__Data under study__
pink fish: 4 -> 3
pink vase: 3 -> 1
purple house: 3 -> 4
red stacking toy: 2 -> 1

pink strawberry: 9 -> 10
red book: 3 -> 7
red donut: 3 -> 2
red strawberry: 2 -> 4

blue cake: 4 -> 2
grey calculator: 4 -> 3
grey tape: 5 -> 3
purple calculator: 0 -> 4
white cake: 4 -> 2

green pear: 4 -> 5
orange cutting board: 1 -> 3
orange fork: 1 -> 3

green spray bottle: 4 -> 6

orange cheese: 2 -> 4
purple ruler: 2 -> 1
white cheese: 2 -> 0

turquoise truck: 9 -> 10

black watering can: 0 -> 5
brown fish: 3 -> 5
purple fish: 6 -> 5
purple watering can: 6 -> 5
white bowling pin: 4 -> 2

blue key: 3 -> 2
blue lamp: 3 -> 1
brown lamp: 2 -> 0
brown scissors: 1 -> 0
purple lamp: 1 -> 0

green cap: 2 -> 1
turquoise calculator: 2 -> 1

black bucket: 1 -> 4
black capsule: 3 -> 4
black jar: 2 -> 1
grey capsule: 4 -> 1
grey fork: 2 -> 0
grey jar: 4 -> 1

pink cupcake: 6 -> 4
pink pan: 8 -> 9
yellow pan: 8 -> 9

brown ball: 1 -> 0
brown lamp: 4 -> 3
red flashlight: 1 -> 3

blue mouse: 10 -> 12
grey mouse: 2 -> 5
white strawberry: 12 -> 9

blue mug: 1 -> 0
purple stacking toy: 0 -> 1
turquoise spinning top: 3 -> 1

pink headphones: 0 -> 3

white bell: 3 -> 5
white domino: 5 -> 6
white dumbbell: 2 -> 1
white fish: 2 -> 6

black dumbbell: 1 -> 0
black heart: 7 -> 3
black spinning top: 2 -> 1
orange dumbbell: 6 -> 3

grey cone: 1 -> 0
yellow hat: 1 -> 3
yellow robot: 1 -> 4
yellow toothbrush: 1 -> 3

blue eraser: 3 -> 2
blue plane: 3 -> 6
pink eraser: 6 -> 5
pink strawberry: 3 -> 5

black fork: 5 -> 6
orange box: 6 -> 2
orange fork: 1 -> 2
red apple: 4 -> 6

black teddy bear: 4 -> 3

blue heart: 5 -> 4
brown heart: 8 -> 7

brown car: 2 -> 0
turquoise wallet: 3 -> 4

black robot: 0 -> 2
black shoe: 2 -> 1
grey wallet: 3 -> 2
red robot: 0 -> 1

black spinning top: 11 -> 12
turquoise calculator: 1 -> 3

__Aim of the exercise__
Please transcribe the listing in full. Keep each line exact.

__Exercise output__
pink fish: 4 -> 3
pink vase: 3 -> 1
purple house: 3 -> 4
red stacking toy: 2 -> 1

pink strawberry: 9 -> 10
red book: 3 -> 7
red donut: 3 -> 2
red strawberry: 2 -> 4

blue cake: 4 -> 2
grey calculator: 4 -> 3
grey tape: 5 -> 3
purple calculator: 0 -> 4
white cake: 4 -> 2

green pear: 4 -> 5
orange cutting board: 1 -> 3
orange fork: 1 -> 3

green spray bottle: 4 -> 6

orange cheese: 2 -> 4
purple ruler: 2 -> 1
white cheese: 2 -> 0

turquoise truck: 9 -> 10

black watering can: 0 -> 5
brown fish: 3 -> 5
purple fish: 6 -> 5
purple watering can: 6 -> 5
white bowling pin: 4 -> 2

blue key: 3 -> 2
blue lamp: 3 -> 1
brown lamp: 2 -> 0
brown scissors: 1 -> 0
purple lamp: 1 -> 0

green cap: 2 -> 1
turquoise calculator: 2 -> 1

black bucket: 1 -> 4
black capsule: 3 -> 4
black jar: 2 -> 1
grey capsule: 4 -> 1
grey fork: 2 -> 0
grey jar: 4 -> 1

pink cupcake: 6 -> 4
pink pan: 8 -> 9
yellow pan: 8 -> 9

brown ball: 1 -> 0
brown lamp: 4 -> 3
red flashlight: 1 -> 3

blue mouse: 10 -> 12
grey mouse: 2 -> 5
white strawberry: 12 -> 9

blue mug: 1 -> 0
purple stacking toy: 0 -> 1
turquoise spinning top: 3 -> 1

pink headphones: 0 -> 3

white bell: 3 -> 5
white domino: 5 -> 6
white dumbbell: 2 -> 1
white fish: 2 -> 6

black dumbbell: 1 -> 0
black heart: 7 -> 3
black spinning top: 2 -> 1
orange dumbbell: 6 -> 3

grey cone: 1 -> 0
yellow hat: 1 -> 3
yellow robot: 1 -> 4
yellow toothbrush: 1 -> 3

blue eraser: 3 -> 2
blue plane: 3 -> 6
pink eraser: 6 -> 5
pink strawberry: 3 -> 5

black fork: 5 -> 6
orange box: 6 -> 2
orange fork: 1 -> 2
red apple: 4 -> 6

black teddy bear: 4 -> 3

blue heart: 5 -> 4
brown heart: 8 -> 7

brown car: 2 -> 0
turquoise wallet: 3 -> 4

black robot: 0 -> 2
black shoe: 2 -> 1
grey wallet: 3 -> 2
red robot: 0 -> 1

black spinning top: 11 -> 12
turquoise calculator: 1 -> 3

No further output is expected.